RECORD LIST:
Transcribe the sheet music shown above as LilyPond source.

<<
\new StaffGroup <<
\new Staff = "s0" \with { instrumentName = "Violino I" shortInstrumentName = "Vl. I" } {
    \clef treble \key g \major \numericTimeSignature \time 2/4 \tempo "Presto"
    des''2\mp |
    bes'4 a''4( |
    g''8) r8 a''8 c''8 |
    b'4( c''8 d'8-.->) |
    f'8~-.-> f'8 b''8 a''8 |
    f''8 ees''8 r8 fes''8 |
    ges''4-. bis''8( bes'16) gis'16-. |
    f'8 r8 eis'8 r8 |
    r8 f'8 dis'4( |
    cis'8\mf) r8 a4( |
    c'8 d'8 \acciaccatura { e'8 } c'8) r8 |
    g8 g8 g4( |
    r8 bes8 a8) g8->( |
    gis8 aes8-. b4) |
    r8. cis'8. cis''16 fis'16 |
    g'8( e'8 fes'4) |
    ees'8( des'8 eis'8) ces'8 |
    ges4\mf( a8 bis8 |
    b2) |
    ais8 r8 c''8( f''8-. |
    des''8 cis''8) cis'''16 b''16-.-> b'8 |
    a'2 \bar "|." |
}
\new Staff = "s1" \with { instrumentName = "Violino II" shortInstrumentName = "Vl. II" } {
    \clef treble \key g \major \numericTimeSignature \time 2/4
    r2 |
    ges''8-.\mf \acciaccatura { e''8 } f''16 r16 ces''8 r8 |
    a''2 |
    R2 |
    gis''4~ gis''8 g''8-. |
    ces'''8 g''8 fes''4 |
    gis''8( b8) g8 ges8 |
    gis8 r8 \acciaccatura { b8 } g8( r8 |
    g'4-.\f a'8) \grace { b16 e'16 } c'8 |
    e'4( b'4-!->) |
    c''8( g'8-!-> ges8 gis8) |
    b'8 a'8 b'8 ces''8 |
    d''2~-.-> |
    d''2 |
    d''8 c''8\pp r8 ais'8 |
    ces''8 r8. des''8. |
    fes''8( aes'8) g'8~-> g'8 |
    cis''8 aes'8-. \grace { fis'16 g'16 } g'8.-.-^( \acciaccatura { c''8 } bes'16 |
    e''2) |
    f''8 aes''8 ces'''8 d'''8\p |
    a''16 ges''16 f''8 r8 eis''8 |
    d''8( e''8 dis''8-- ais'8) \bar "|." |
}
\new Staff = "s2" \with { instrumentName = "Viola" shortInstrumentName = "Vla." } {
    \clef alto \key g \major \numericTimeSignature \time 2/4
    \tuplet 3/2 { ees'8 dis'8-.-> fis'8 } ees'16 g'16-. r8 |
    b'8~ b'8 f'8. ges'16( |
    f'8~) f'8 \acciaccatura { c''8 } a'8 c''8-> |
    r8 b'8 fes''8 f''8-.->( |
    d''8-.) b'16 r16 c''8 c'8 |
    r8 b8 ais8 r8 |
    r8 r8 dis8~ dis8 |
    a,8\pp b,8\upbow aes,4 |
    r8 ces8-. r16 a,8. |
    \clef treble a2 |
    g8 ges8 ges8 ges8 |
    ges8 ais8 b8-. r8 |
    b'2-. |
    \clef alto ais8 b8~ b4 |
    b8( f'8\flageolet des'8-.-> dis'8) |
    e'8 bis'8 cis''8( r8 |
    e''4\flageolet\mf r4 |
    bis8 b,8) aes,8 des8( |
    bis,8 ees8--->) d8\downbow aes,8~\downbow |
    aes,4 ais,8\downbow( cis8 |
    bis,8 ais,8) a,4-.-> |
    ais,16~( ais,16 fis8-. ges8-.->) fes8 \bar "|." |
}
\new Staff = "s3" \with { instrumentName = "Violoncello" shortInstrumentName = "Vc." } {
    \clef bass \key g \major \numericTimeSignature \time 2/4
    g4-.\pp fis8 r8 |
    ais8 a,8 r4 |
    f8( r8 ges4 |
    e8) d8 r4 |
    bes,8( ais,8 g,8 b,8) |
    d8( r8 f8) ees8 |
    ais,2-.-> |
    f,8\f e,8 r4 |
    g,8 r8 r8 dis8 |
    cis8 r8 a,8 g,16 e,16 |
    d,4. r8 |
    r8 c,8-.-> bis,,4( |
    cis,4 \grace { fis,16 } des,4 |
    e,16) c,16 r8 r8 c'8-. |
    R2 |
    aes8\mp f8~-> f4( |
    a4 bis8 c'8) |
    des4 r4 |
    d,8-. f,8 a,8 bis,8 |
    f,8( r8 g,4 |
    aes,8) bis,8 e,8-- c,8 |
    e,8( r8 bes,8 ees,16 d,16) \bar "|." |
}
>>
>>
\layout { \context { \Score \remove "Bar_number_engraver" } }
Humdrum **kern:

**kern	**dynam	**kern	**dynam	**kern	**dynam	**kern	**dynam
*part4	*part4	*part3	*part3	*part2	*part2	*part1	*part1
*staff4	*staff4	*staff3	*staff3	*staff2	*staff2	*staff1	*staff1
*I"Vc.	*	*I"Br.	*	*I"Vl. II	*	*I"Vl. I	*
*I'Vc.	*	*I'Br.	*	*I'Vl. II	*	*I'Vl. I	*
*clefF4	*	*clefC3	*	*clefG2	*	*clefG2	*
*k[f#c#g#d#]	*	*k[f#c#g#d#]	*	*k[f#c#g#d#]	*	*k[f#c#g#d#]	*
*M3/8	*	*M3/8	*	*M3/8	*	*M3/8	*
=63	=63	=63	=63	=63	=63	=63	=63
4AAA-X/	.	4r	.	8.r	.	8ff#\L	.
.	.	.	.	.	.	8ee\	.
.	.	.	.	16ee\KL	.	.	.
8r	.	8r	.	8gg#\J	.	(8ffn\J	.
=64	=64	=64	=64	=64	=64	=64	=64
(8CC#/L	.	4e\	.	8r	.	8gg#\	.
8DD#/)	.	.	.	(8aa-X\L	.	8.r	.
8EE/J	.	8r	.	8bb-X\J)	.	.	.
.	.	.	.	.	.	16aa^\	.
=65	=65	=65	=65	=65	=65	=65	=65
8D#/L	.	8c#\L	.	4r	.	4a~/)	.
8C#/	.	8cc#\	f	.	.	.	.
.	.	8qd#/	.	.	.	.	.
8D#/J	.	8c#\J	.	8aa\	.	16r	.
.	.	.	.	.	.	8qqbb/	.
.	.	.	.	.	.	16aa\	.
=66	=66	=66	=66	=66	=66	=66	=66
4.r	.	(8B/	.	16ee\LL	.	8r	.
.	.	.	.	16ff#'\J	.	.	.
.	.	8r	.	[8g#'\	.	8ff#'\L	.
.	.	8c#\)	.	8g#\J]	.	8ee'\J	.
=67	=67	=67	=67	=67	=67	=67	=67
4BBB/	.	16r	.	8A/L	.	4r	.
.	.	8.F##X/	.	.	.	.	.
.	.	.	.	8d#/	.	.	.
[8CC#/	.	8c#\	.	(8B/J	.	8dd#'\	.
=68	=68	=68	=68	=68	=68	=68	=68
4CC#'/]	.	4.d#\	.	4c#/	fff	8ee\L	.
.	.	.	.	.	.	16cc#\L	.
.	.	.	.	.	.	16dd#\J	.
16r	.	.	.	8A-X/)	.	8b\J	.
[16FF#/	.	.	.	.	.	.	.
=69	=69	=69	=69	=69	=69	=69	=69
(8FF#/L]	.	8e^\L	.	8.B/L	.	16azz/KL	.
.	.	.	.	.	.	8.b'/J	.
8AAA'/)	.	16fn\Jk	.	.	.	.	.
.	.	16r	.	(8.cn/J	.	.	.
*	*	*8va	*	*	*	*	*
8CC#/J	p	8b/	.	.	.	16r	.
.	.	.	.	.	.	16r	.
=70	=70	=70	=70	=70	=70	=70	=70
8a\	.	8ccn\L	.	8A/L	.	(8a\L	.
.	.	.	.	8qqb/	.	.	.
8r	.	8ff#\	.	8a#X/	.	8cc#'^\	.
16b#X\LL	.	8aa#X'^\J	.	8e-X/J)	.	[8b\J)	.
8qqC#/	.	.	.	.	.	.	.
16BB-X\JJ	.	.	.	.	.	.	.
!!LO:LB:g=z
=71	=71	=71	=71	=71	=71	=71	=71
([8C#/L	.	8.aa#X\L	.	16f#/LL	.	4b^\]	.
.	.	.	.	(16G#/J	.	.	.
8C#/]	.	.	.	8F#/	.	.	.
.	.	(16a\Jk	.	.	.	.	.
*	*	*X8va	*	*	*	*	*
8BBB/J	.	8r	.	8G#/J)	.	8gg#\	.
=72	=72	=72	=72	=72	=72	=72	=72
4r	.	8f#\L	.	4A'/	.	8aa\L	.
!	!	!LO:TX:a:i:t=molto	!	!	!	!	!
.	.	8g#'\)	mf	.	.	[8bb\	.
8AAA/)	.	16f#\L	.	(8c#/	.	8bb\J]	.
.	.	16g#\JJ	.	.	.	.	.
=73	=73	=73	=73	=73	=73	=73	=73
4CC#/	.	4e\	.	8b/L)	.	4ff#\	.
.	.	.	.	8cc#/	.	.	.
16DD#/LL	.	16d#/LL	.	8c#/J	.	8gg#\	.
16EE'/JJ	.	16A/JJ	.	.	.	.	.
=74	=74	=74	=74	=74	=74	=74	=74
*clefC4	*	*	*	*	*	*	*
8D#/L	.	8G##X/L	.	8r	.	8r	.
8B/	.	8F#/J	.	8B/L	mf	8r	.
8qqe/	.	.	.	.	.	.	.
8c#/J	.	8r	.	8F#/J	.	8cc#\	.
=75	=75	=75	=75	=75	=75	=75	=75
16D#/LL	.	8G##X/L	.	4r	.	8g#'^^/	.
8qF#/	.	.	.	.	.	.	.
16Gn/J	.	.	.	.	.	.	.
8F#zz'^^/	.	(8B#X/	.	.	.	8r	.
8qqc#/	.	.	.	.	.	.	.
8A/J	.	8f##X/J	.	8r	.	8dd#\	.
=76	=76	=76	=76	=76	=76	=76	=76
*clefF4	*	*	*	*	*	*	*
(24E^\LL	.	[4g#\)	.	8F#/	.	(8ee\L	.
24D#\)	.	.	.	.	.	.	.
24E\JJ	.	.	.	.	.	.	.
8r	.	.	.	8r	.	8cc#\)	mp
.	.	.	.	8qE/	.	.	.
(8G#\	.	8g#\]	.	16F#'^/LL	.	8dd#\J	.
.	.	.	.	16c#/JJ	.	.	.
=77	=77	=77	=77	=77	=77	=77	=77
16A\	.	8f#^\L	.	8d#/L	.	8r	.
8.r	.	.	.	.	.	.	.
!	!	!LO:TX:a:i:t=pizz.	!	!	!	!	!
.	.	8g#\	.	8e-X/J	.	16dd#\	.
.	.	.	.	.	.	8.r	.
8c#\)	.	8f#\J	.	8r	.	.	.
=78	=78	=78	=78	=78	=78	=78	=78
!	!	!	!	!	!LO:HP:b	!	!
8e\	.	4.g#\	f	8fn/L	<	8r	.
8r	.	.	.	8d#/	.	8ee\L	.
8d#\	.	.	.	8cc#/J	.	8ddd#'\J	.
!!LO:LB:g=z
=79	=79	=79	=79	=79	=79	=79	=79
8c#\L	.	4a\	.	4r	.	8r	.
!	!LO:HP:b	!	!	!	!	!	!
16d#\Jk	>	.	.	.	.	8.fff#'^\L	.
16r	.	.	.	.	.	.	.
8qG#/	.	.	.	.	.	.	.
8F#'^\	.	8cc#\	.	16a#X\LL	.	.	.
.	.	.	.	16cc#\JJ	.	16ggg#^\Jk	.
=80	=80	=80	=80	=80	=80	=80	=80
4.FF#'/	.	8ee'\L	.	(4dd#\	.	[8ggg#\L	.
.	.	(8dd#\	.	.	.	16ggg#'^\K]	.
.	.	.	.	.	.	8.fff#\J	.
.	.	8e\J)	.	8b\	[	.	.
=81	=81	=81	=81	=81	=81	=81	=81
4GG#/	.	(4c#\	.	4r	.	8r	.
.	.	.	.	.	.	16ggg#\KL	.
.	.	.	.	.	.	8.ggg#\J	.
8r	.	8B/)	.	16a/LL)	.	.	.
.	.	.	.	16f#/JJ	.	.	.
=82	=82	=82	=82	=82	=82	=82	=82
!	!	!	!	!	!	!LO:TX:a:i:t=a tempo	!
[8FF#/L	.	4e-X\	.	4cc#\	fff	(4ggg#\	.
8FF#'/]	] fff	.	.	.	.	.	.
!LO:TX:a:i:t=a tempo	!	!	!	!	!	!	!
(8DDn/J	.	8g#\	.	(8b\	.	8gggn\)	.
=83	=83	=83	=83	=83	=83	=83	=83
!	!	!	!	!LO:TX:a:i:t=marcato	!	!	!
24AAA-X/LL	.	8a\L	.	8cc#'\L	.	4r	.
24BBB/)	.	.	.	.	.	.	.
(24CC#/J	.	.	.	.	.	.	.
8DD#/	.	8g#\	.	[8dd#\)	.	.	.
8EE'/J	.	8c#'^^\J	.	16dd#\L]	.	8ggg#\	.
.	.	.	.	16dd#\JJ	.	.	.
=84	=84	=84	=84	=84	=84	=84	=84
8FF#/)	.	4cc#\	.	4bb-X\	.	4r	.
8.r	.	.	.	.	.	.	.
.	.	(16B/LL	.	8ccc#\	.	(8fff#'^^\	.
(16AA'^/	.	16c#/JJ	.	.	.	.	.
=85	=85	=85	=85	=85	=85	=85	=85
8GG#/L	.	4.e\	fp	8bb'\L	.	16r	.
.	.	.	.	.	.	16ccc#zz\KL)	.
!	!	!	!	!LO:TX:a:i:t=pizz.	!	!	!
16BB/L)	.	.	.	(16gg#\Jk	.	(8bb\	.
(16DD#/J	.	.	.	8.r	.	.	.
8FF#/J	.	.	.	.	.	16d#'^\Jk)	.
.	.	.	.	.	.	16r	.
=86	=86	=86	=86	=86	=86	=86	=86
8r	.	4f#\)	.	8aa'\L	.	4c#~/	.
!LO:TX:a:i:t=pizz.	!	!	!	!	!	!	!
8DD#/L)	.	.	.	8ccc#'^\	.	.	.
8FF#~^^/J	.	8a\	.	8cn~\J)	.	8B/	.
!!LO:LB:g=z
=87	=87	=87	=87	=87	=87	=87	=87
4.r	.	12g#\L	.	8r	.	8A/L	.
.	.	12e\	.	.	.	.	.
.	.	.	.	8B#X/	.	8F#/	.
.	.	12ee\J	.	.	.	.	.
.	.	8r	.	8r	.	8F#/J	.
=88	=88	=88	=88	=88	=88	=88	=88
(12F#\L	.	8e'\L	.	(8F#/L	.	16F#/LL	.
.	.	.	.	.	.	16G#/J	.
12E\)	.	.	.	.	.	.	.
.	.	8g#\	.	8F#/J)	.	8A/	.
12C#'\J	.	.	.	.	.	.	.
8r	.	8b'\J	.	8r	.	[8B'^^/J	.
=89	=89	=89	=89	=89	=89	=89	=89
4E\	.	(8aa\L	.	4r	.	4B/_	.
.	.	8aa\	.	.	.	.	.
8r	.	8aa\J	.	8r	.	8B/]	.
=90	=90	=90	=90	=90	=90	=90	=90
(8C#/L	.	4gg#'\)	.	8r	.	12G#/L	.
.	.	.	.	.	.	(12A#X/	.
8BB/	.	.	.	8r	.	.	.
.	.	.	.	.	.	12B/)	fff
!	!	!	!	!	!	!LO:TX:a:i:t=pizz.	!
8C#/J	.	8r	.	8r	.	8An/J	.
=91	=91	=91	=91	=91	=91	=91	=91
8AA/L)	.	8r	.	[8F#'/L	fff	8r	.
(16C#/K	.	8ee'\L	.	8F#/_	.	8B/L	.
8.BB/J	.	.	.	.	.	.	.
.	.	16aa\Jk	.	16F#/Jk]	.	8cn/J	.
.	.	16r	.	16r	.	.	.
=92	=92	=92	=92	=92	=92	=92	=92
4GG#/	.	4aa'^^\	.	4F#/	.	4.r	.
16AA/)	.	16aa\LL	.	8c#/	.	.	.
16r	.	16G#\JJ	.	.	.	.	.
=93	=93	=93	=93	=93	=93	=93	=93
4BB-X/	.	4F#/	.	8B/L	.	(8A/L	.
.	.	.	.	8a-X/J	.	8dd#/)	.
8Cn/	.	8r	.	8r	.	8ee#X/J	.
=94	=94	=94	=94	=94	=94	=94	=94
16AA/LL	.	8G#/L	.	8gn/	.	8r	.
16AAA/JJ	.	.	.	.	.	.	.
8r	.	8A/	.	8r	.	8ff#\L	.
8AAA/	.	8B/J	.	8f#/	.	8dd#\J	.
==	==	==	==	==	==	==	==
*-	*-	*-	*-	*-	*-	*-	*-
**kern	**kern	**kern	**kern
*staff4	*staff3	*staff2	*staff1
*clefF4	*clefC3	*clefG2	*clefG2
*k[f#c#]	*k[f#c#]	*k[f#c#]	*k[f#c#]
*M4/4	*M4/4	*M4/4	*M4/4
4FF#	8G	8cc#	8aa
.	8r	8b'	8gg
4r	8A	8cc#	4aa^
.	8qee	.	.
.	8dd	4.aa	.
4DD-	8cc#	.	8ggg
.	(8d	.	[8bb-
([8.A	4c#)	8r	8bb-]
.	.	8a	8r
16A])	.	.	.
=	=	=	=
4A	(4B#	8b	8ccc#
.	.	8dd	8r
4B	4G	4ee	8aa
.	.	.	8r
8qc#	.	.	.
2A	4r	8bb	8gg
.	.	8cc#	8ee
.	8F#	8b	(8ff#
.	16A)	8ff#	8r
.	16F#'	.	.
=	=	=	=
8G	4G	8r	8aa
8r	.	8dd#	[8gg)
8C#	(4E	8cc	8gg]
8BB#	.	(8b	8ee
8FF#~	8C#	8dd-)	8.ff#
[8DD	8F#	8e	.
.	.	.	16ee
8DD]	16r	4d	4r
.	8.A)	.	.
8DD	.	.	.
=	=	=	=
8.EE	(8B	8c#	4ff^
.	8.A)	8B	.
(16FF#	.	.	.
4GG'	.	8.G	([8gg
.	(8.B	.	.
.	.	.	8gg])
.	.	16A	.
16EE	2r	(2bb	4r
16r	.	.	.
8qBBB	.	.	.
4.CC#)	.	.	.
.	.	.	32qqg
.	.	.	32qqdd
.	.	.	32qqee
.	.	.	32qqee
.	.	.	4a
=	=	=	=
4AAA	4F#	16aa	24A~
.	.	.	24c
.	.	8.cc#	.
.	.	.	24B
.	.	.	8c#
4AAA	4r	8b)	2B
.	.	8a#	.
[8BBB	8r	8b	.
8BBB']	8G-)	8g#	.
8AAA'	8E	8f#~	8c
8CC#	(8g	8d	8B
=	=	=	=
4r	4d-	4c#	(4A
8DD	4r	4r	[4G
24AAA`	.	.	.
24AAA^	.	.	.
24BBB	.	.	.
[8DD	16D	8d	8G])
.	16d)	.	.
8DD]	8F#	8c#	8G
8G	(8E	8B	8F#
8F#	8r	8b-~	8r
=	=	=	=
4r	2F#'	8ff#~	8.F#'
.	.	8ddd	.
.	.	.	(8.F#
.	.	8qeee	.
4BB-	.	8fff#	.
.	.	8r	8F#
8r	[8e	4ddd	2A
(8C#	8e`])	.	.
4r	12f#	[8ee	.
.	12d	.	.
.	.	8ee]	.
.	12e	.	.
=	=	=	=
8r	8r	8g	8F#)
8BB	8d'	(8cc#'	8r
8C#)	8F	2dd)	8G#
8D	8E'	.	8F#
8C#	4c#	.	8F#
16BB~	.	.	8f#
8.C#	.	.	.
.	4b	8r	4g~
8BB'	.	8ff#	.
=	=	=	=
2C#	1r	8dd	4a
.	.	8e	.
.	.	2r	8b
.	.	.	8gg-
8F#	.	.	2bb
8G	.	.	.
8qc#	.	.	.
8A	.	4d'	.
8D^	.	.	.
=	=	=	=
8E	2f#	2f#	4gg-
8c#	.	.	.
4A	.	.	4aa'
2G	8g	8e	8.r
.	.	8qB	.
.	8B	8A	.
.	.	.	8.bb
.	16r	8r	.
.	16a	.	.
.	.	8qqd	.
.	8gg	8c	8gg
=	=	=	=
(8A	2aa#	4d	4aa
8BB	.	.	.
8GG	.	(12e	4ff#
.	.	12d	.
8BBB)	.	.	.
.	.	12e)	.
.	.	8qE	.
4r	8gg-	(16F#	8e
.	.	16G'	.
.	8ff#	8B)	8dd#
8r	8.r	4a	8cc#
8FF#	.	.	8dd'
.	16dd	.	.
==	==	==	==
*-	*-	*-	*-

TASK TO CARRY OUT: Return every line of the records that contains the string "acciaccatura".

RESPONSE TO THIS EXERCISE:
    c'8 d'8 \acciaccatura { e'8 } c'8) r8 |
    ges''8-.\mf \acciaccatura { e''8 } f''16 r16 ces''8 r8 |
    gis8 r8 \acciaccatura { b8 } g8( r8 |
    cis''8 aes'8-. \grace { fis'16 g'16 } g'8.-.-^( \acciaccatura { c''8 } bes'16 |
    f'8~) f'8 \acciaccatura { c''8 } a'8 c''8-> |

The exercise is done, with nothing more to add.